#### Task brief
Without including any images, set down the records below exactly.

#### Listed records
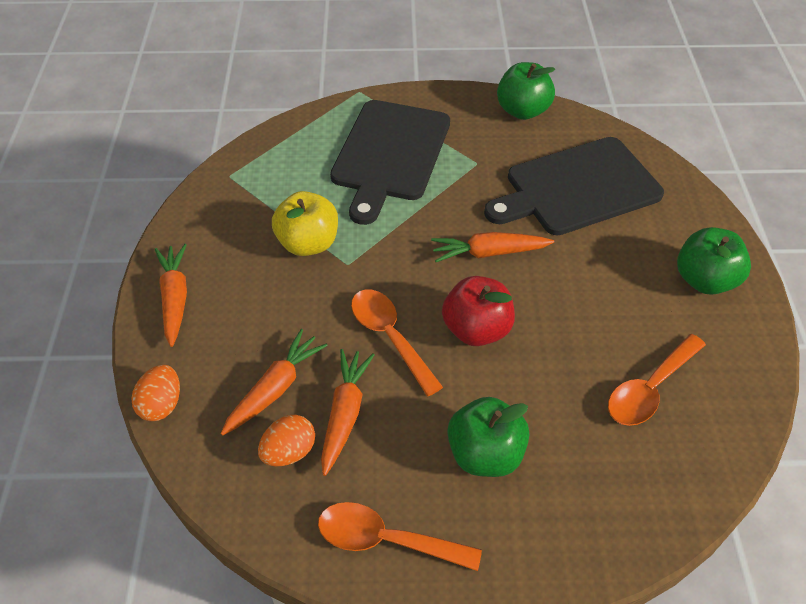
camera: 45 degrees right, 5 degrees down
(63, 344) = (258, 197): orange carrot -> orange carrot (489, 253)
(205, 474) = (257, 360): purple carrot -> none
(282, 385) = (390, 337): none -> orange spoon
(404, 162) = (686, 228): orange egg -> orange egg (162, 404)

#### Problem solution
camera: 45 degrees right, 5 degrees down
(63, 344) = (258, 197): orange carrot -> orange carrot (489, 253)
(205, 474) = (257, 360): purple carrot -> none
(282, 385) = (390, 337): none -> orange spoon
(404, 162) = (686, 228): orange egg -> orange egg (162, 404)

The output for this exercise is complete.